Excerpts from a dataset
- Opening Delimiter -

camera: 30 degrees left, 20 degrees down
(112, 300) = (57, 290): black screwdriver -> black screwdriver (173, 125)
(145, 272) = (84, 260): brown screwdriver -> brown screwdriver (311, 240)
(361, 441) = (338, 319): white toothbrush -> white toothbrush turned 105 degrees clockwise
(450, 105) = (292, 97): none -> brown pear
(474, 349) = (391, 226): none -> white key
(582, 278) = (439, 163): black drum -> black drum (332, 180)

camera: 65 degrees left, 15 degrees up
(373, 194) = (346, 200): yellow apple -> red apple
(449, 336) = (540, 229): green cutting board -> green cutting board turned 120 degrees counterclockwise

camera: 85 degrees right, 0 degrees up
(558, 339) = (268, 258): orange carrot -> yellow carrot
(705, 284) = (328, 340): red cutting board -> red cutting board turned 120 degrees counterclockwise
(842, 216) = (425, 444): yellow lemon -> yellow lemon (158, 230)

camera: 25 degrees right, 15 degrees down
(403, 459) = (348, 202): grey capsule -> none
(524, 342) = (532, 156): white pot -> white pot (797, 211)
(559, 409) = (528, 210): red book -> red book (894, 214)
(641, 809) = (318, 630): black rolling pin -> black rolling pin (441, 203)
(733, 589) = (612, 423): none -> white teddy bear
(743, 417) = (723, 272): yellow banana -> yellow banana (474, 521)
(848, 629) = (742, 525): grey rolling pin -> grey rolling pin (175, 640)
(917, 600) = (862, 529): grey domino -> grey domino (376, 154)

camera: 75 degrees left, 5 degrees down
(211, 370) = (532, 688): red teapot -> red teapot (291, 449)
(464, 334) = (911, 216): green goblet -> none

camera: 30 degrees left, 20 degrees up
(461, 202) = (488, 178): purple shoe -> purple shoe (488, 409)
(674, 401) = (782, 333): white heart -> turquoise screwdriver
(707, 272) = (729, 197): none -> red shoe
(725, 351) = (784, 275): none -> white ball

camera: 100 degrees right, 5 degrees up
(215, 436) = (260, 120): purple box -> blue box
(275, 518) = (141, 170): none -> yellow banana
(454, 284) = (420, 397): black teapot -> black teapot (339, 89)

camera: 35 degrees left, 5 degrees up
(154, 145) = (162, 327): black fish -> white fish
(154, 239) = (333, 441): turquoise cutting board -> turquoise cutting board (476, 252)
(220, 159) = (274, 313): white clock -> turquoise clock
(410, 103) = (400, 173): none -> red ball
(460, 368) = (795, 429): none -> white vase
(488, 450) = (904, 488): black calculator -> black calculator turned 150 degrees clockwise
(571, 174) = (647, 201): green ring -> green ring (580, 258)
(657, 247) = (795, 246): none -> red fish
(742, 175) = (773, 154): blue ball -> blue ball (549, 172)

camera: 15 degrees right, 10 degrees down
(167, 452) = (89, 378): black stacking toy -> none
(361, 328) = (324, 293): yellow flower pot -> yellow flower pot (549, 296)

- Closing Delimiter -

Assigned task >> Find "board" in the data above. Report each line where it appears.

Exercise result >>
(449, 336) = (540, 229): green cutting board -> green cutting board turned 120 degrees counterclockwise
(705, 284) = (328, 340): red cutting board -> red cutting board turned 120 degrees counterclockwise
(154, 239) = (333, 441): turquoise cutting board -> turquoise cutting board (476, 252)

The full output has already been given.